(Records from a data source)
************

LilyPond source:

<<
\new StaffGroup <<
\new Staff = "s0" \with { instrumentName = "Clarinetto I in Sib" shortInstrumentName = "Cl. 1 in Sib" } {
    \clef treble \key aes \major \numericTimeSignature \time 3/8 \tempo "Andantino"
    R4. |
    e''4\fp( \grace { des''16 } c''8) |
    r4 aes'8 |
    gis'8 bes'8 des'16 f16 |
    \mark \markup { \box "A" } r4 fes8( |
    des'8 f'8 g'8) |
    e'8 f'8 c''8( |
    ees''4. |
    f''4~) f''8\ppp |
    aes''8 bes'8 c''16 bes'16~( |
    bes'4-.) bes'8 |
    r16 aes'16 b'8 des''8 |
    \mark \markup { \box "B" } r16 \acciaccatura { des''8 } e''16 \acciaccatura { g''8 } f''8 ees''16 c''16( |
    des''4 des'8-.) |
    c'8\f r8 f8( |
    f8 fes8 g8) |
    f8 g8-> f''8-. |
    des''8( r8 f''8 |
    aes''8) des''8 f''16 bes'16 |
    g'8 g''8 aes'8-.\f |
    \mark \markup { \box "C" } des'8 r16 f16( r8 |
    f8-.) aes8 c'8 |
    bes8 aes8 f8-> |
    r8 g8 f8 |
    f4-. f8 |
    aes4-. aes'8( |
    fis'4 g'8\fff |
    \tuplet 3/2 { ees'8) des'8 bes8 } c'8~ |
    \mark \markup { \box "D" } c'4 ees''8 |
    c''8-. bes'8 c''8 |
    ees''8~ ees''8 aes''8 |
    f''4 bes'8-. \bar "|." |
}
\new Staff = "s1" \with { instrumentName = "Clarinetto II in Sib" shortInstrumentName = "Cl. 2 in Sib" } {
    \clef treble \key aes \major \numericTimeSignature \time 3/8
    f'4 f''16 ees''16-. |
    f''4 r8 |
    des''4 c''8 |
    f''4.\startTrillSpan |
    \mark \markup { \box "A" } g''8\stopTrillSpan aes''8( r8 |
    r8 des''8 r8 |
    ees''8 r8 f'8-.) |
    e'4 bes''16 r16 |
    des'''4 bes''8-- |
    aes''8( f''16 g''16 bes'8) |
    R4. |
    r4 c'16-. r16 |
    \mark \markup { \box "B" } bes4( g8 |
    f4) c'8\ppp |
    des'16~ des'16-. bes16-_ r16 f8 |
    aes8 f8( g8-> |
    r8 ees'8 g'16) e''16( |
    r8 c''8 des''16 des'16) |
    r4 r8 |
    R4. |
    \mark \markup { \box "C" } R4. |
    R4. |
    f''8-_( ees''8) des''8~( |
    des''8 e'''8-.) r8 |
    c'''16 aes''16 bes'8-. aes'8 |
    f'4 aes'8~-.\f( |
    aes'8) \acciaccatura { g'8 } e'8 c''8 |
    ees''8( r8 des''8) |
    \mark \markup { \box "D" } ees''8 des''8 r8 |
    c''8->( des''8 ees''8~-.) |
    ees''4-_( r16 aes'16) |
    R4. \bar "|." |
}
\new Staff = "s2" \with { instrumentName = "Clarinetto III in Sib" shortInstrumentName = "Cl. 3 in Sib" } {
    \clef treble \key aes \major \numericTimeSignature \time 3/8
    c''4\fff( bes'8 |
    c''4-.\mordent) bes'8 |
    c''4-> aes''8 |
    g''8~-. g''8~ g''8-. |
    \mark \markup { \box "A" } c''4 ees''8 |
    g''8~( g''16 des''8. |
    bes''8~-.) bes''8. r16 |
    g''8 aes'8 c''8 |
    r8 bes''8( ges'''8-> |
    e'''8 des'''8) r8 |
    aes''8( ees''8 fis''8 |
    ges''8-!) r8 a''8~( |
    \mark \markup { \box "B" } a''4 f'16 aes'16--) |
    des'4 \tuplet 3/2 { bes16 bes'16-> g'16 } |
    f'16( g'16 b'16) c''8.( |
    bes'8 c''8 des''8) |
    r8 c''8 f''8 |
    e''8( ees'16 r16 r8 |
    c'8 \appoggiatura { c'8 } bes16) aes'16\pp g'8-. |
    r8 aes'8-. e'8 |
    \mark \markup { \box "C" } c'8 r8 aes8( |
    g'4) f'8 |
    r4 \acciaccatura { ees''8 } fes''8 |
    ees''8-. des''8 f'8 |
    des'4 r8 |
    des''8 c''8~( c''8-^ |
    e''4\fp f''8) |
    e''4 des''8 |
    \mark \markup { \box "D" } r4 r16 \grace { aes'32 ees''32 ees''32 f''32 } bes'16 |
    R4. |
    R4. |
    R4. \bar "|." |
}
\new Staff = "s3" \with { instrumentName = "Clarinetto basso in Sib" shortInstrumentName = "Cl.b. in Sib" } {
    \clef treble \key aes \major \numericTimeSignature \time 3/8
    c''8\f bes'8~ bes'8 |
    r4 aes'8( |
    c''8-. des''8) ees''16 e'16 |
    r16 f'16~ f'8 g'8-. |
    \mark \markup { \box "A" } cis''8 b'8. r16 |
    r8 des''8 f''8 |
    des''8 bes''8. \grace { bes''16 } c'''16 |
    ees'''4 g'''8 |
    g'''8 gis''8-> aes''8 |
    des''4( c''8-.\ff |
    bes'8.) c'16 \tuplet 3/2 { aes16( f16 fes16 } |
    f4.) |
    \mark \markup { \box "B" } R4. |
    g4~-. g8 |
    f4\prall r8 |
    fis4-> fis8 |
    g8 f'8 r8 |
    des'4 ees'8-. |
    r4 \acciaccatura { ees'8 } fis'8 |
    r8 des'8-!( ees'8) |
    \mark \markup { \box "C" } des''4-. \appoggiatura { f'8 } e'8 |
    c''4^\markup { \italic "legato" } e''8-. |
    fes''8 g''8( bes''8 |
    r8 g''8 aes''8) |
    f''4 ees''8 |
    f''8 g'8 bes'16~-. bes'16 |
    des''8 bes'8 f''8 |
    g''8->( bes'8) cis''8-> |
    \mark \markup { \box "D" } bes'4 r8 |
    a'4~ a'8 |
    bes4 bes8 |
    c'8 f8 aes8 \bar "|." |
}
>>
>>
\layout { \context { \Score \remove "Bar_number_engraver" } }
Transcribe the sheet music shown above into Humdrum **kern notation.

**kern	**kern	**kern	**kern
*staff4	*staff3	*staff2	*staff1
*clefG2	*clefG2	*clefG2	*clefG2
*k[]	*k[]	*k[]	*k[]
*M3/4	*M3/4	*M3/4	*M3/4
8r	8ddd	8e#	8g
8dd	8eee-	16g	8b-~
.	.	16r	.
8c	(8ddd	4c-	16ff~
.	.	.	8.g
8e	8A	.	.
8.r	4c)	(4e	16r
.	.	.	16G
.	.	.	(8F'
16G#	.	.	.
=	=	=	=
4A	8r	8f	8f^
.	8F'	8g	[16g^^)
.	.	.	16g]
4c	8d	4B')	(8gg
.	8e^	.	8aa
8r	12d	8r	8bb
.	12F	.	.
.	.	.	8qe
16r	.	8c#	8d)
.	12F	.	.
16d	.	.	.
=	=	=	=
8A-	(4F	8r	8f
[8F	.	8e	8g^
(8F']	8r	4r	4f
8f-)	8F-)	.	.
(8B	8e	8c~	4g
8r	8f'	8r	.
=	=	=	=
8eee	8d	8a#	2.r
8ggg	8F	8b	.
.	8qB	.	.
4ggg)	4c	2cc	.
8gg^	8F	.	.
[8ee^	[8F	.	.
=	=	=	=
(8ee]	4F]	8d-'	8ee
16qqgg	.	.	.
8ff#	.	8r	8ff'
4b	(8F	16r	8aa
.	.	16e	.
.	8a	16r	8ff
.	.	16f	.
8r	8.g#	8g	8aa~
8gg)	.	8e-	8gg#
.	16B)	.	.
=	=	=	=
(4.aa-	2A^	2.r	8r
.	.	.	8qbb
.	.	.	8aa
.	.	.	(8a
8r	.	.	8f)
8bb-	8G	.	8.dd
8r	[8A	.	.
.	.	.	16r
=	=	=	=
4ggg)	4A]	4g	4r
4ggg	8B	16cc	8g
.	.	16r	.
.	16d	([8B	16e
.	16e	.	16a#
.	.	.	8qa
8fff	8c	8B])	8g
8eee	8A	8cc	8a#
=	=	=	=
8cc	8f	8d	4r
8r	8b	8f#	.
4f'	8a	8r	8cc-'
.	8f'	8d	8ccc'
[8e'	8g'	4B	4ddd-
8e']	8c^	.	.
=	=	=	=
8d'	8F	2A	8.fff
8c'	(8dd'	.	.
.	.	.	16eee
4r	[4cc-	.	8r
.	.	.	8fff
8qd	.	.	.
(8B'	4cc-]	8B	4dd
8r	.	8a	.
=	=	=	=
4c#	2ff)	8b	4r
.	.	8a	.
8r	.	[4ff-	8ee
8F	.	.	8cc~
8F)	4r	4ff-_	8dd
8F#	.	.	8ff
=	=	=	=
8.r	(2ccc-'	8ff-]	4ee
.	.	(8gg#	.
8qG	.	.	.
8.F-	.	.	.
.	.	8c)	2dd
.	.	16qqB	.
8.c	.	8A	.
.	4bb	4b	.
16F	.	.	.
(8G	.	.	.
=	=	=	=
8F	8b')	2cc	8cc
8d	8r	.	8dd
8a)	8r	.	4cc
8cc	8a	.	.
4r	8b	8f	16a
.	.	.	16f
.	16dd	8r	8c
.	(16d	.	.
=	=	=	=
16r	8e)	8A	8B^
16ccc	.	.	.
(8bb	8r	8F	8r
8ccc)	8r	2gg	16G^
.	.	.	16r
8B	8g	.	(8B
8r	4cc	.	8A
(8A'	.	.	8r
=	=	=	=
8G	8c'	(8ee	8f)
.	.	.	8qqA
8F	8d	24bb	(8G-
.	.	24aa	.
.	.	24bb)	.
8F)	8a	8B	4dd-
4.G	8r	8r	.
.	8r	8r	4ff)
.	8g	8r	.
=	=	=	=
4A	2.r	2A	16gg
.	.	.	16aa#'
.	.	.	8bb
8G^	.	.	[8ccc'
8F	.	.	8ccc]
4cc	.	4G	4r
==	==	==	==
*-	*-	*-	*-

************

- GIVEN PROBLEM: Extract every line of the data above that contains the string "appoggiatura". Case counts.

- SOLUTION:
    c'8 \appoggiatura { c'8 } bes16) aes'16\pp g'8-. |
    \mark \markup { \box "C" } des''4-. \appoggiatura { f'8 } e'8 |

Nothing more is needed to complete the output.